Available data:
------------------------------
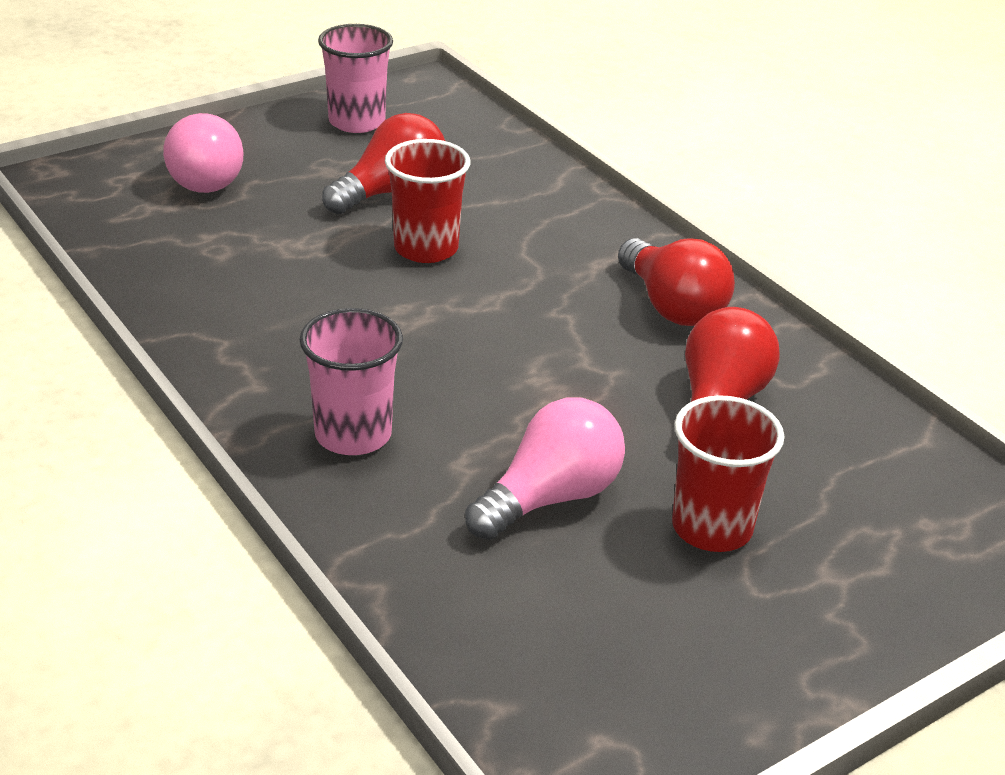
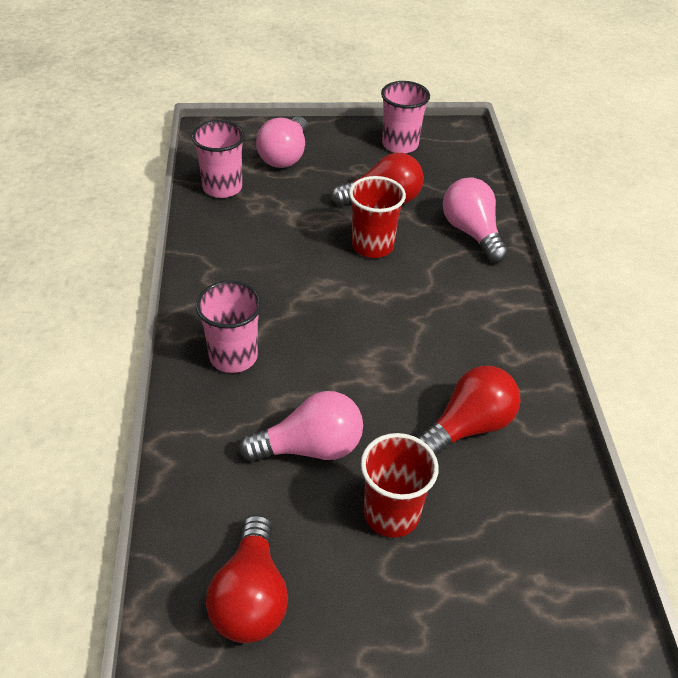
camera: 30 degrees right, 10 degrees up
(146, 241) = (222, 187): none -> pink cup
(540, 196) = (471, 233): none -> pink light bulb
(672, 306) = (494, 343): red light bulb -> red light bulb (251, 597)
------------------------------
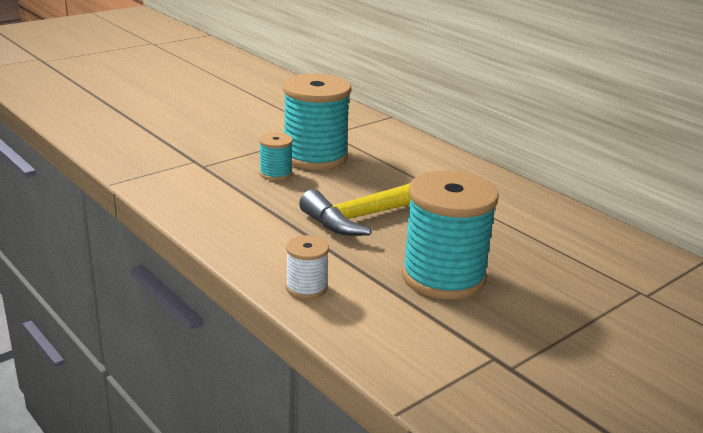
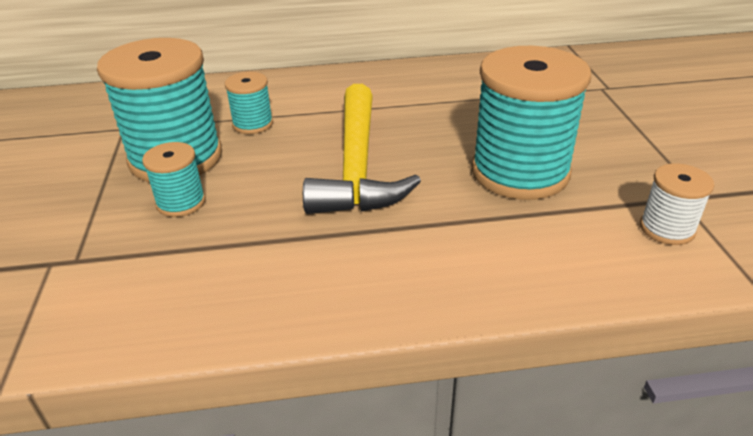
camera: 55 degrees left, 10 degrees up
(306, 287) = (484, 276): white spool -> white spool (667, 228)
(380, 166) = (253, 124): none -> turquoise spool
------------------------------
Problem to work on: Go through the listing above and write out exactly the lines starting with the one holding "(306, 287) = (484, 276): white" and running through the one holding "(380, 166) = (253, 124): none", ends included, and no others.

Exercise solution:
(306, 287) = (484, 276): white spool -> white spool (667, 228)
(380, 166) = (253, 124): none -> turquoise spool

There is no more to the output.